▶ _Exercise objective_: Return, from the lines below, each one that includes the word "minus".

▶ _Task data_:
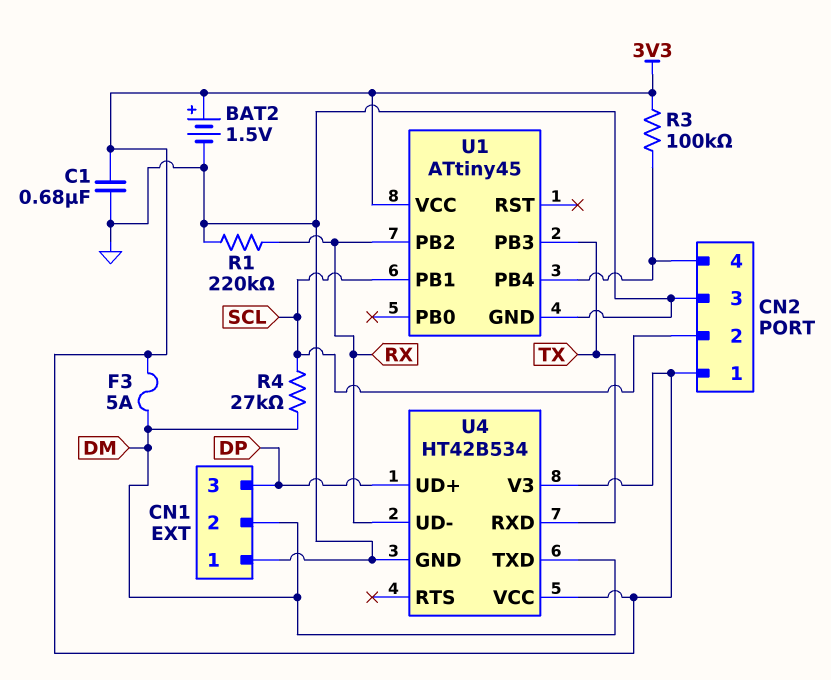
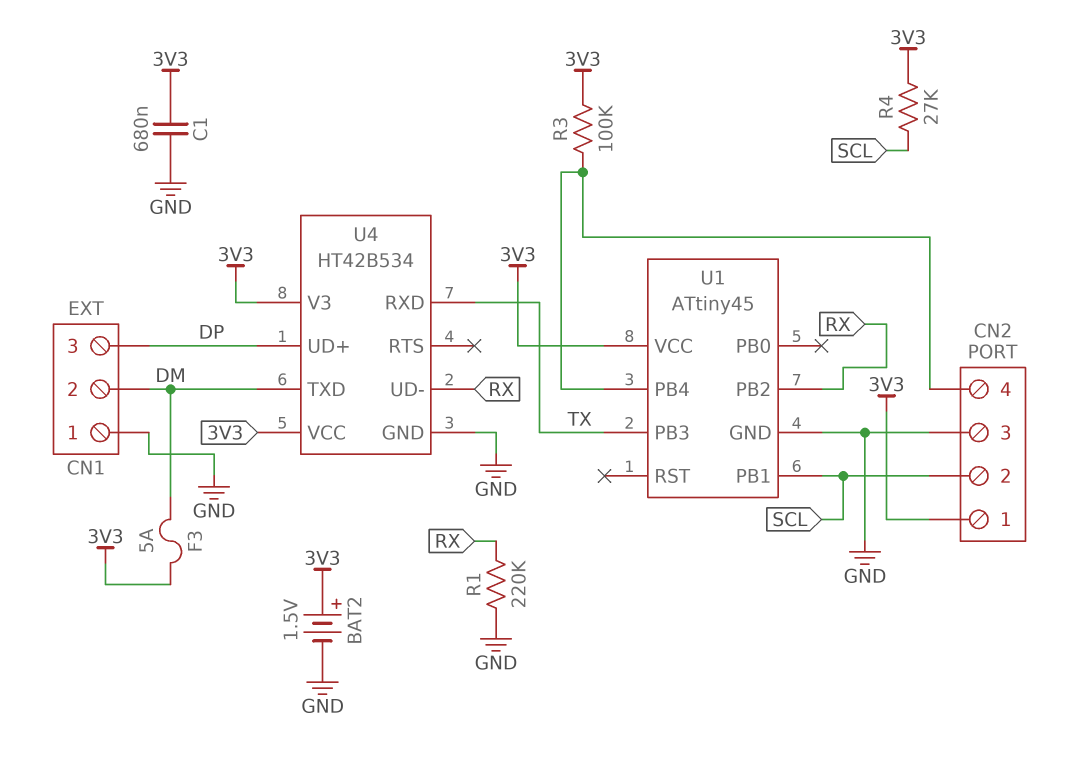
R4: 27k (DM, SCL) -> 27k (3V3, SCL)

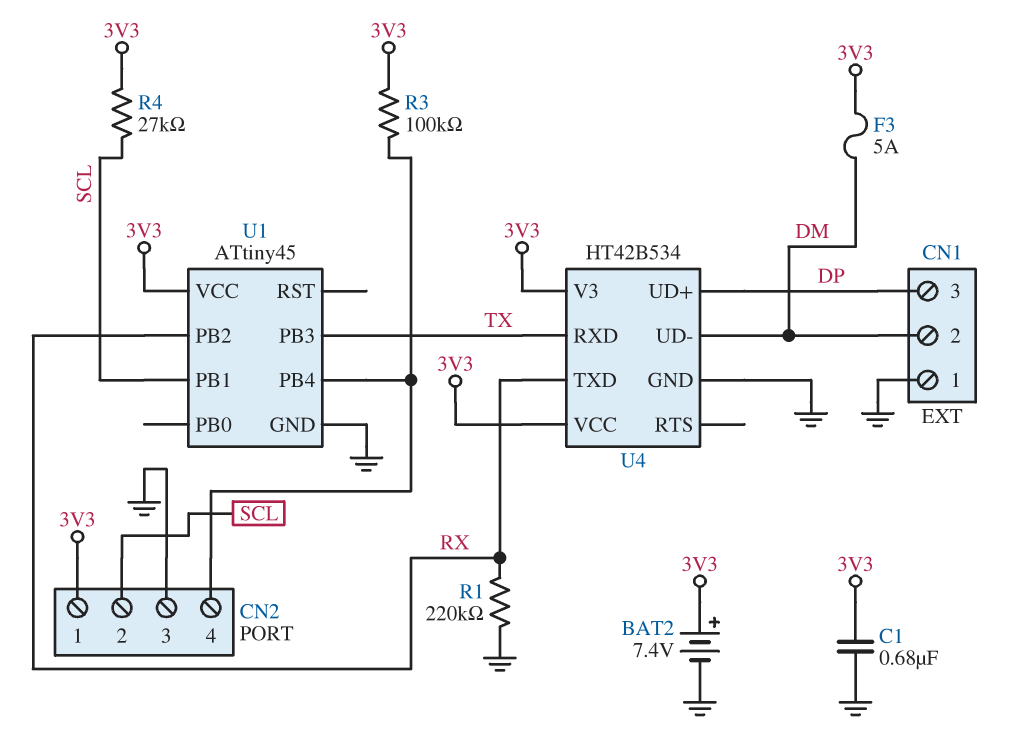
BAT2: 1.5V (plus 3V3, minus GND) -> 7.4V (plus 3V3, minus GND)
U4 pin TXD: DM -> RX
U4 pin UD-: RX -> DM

...

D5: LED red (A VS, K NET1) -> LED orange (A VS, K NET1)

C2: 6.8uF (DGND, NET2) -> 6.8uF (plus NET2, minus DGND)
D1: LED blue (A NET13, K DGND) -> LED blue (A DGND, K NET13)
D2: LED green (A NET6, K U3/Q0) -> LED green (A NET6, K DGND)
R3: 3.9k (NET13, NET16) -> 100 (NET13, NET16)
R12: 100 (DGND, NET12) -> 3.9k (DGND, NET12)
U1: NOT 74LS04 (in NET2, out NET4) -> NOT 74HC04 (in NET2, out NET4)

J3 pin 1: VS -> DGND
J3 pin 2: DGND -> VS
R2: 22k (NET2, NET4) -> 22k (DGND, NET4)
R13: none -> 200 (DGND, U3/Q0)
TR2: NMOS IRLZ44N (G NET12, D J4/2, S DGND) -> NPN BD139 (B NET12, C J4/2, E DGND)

▶ _Response_:
BAT2: 1.5V (plus 3V3, minus GND) -> 7.4V (plus 3V3, minus GND)
C2: 6.8uF (DGND, NET2) -> 6.8uF (plus NET2, minus DGND)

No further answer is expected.